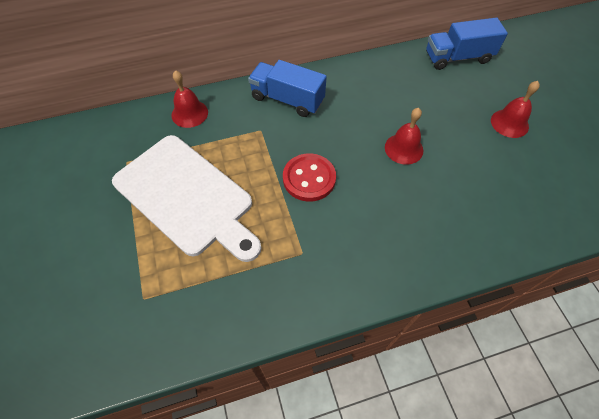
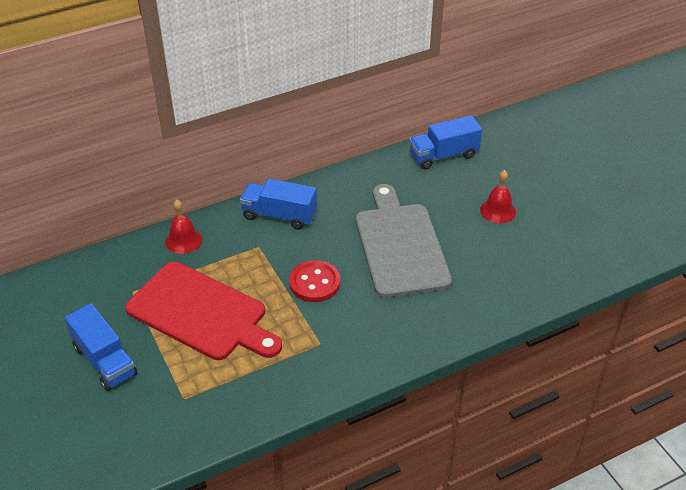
camera: 10 degrees left, 15 degrees down
(76, 237) = (104, 361): none -> blue truck
(187, 197) = (201, 313): white cutting board -> red cutting board
(404, 148) = (400, 245): red bell -> grey cutting board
◆ ◆ ◆ ◆ ◆ ◆ ◆
Scan the material above for lines holding "cutting" and copy each of them.

* [COMPLETED TASK]:
(187, 197) = (201, 313): white cutting board -> red cutting board
(404, 148) = (400, 245): red bell -> grey cutting board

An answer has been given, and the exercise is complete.